BRIEF
Omit all pictures, then repeat the listing exactly.

INPUT DATA
*** Begin section ***
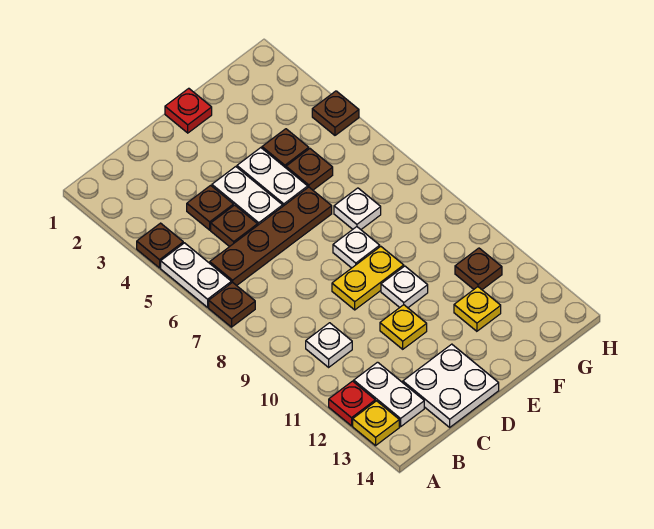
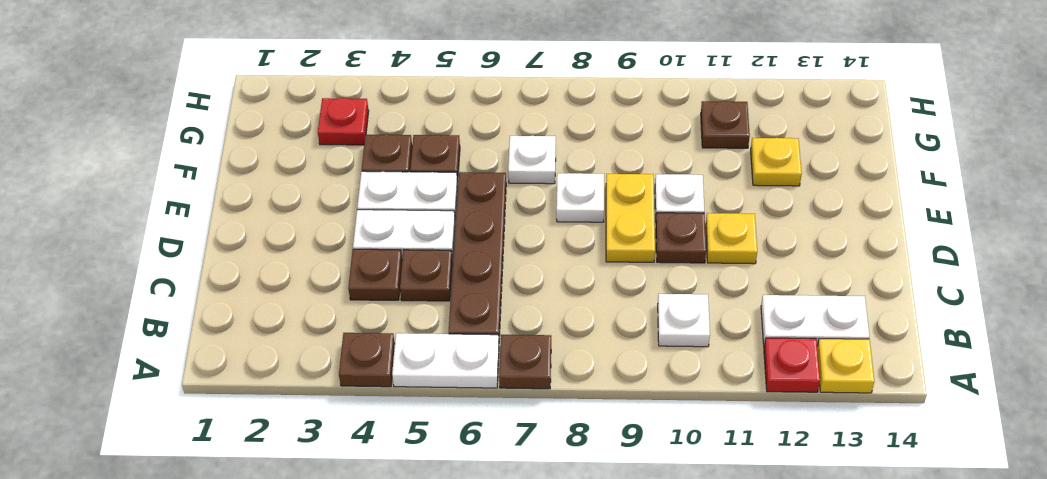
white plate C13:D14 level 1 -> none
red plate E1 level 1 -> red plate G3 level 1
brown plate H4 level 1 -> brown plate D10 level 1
*** End section ***
REPLY TO THE TASK
white plate C13:D14 level 1 -> none
red plate E1 level 1 -> red plate G3 level 1
brown plate H4 level 1 -> brown plate D10 level 1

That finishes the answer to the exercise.